» What you have to do:
All the lines below should be set down exactly, with no picture carried into the copy.

____ Given entries

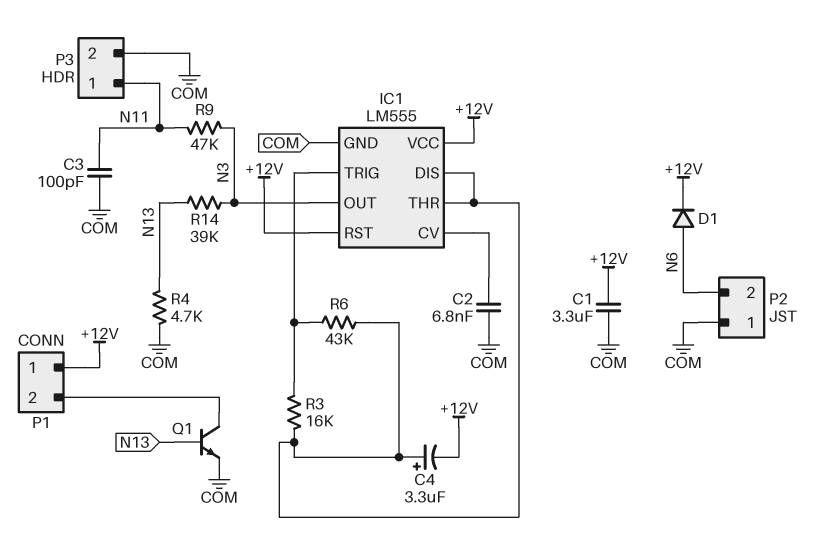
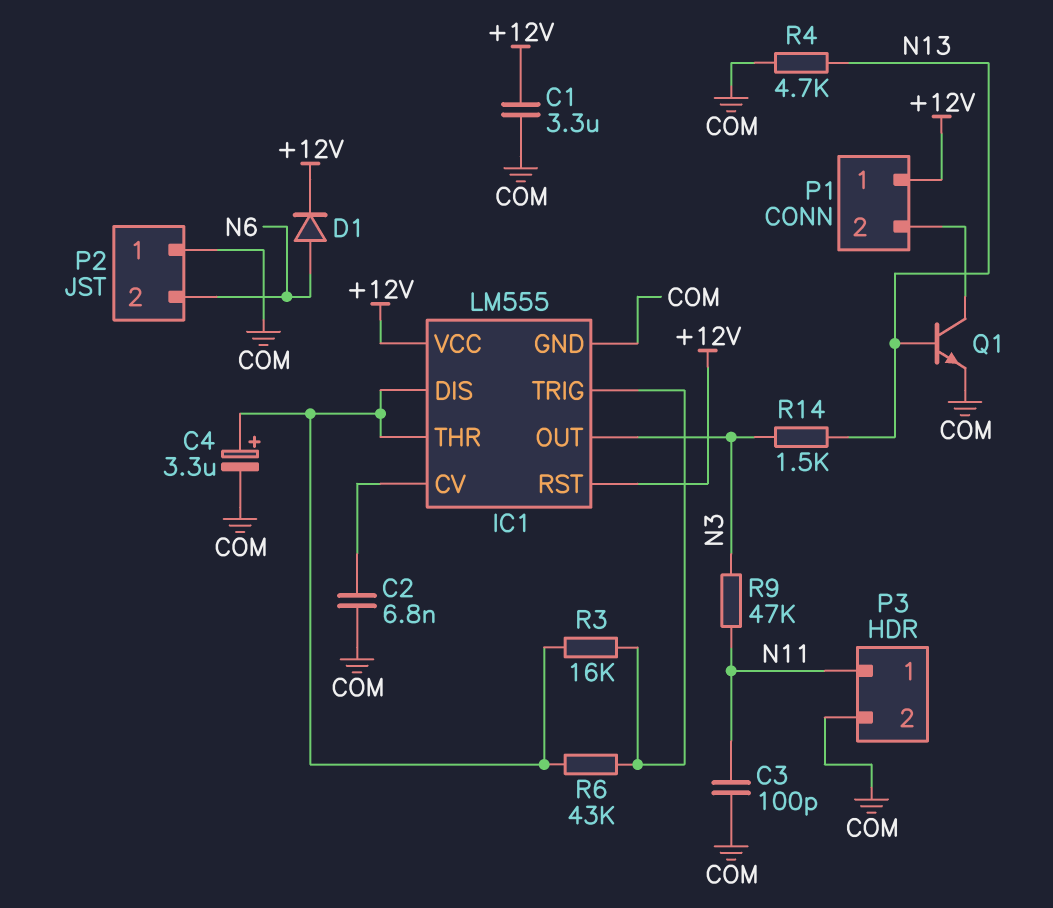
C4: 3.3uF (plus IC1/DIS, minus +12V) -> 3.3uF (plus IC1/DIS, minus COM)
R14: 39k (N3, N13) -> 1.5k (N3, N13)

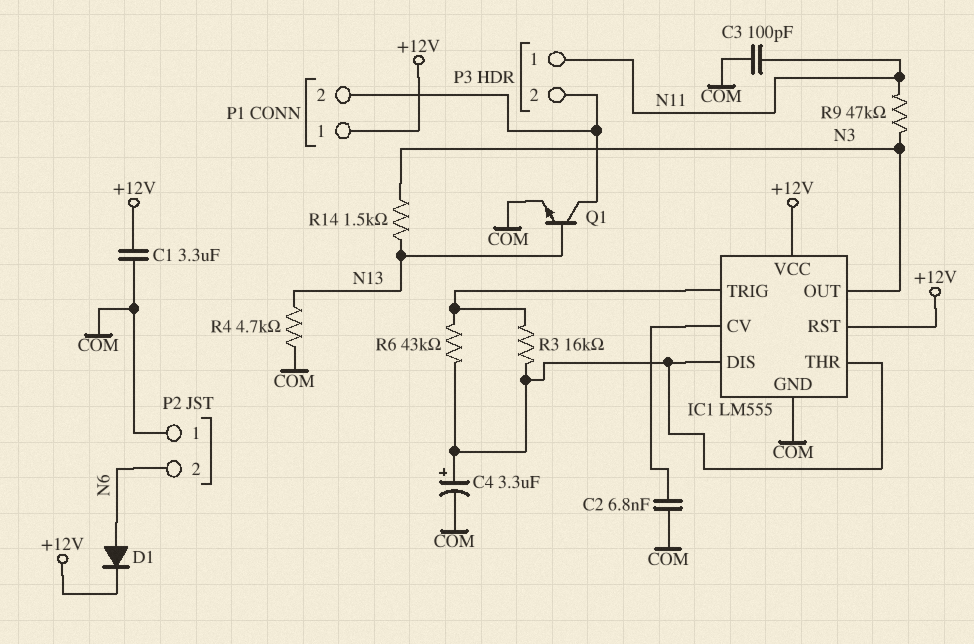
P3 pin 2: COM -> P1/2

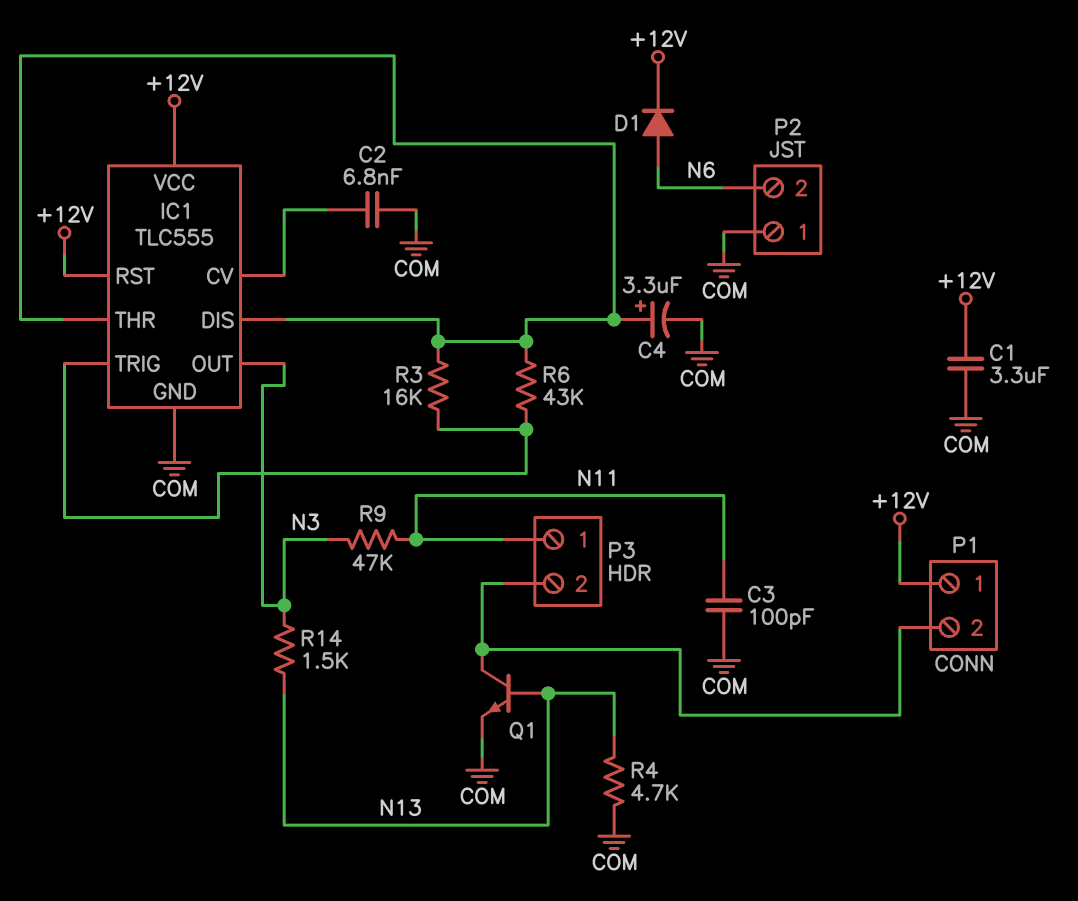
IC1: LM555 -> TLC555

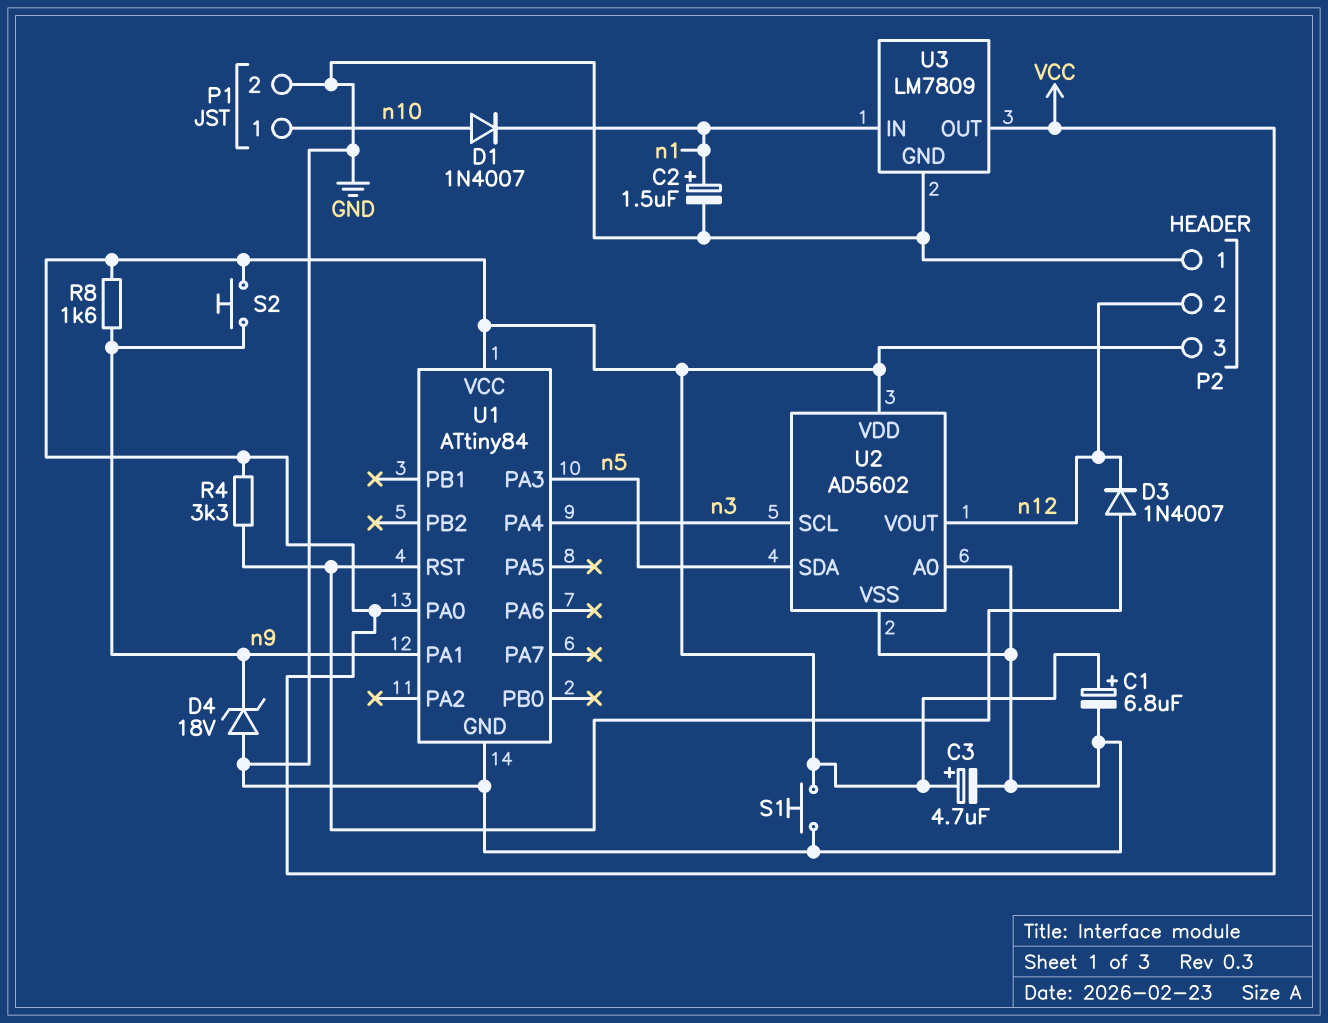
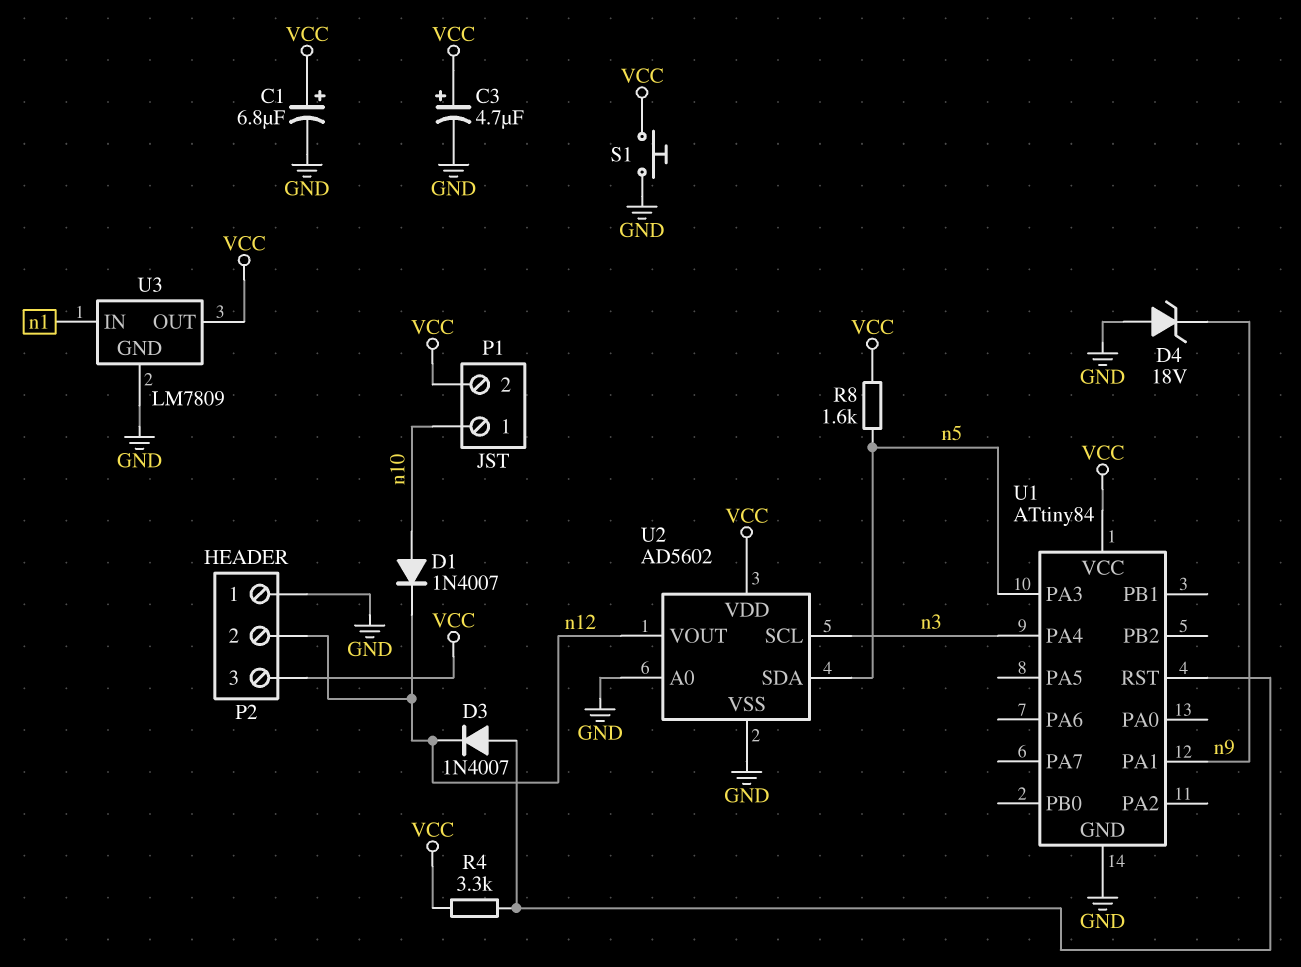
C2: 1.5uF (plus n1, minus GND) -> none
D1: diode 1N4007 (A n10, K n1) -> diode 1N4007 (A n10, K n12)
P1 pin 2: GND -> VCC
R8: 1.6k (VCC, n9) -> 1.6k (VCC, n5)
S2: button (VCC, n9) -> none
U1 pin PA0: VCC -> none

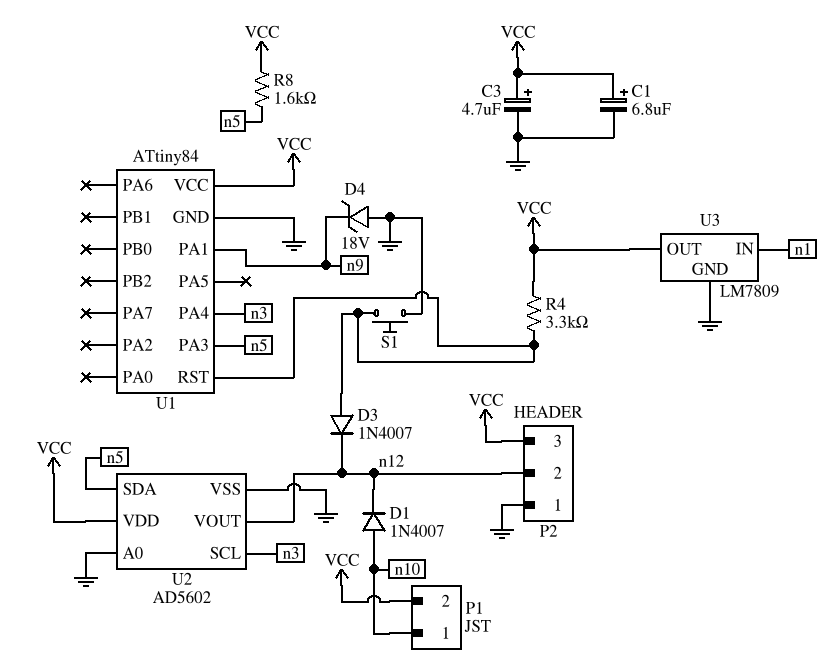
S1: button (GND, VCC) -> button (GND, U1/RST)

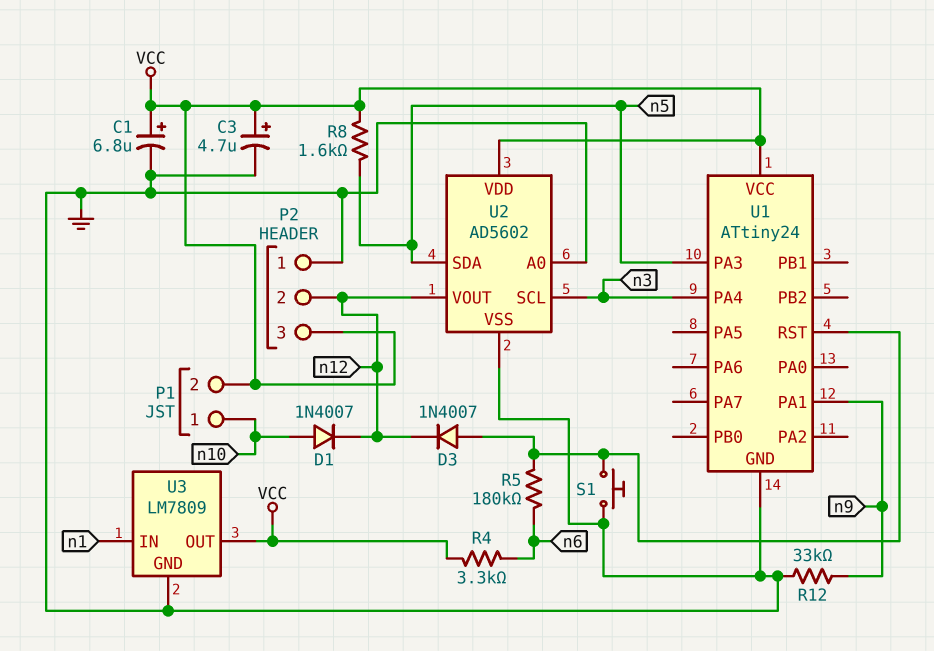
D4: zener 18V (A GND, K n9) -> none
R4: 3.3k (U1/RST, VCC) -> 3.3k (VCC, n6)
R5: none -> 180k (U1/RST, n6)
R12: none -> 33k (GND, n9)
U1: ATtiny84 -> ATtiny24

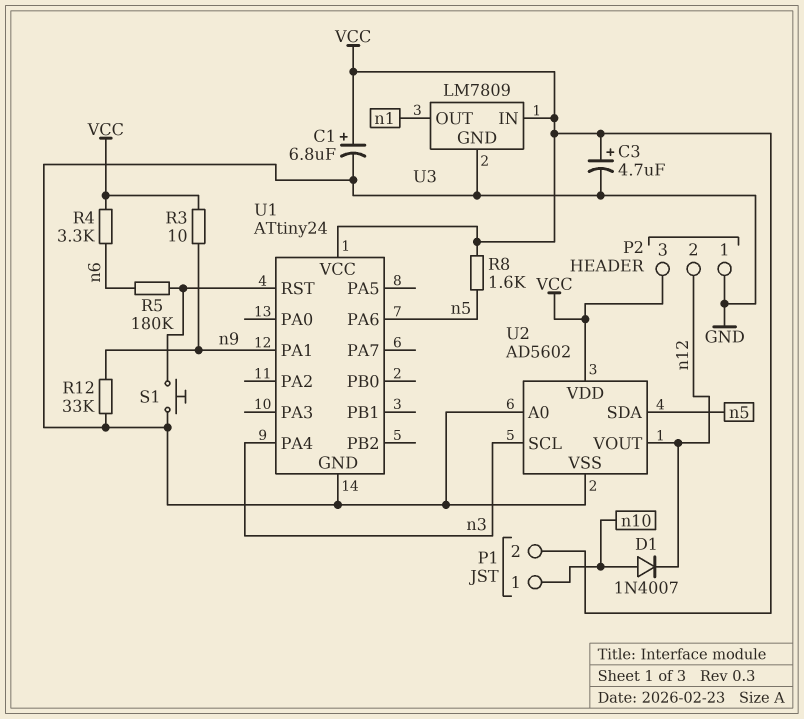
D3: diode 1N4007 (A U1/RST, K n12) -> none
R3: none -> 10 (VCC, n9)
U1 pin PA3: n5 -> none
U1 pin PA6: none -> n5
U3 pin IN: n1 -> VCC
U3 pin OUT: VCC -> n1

________

» Exercise output:
C4: 3.3uF (plus IC1/DIS, minus +12V) -> 3.3uF (plus IC1/DIS, minus COM)
R14: 39k (N3, N13) -> 1.5k (N3, N13)

P3 pin 2: COM -> P1/2

IC1: LM555 -> TLC555

C2: 1.5uF (plus n1, minus GND) -> none
D1: diode 1N4007 (A n10, K n1) -> diode 1N4007 (A n10, K n12)
P1 pin 2: GND -> VCC
R8: 1.6k (VCC, n9) -> 1.6k (VCC, n5)
S2: button (VCC, n9) -> none
U1 pin PA0: VCC -> none

S1: button (GND, VCC) -> button (GND, U1/RST)

D4: zener 18V (A GND, K n9) -> none
R4: 3.3k (U1/RST, VCC) -> 3.3k (VCC, n6)
R5: none -> 180k (U1/RST, n6)
R12: none -> 33k (GND, n9)
U1: ATtiny84 -> ATtiny24

D3: diode 1N4007 (A U1/RST, K n12) -> none
R3: none -> 10 (VCC, n9)
U1 pin PA3: n5 -> none
U1 pin PA6: none -> n5
U3 pin IN: n1 -> VCC
U3 pin OUT: VCC -> n1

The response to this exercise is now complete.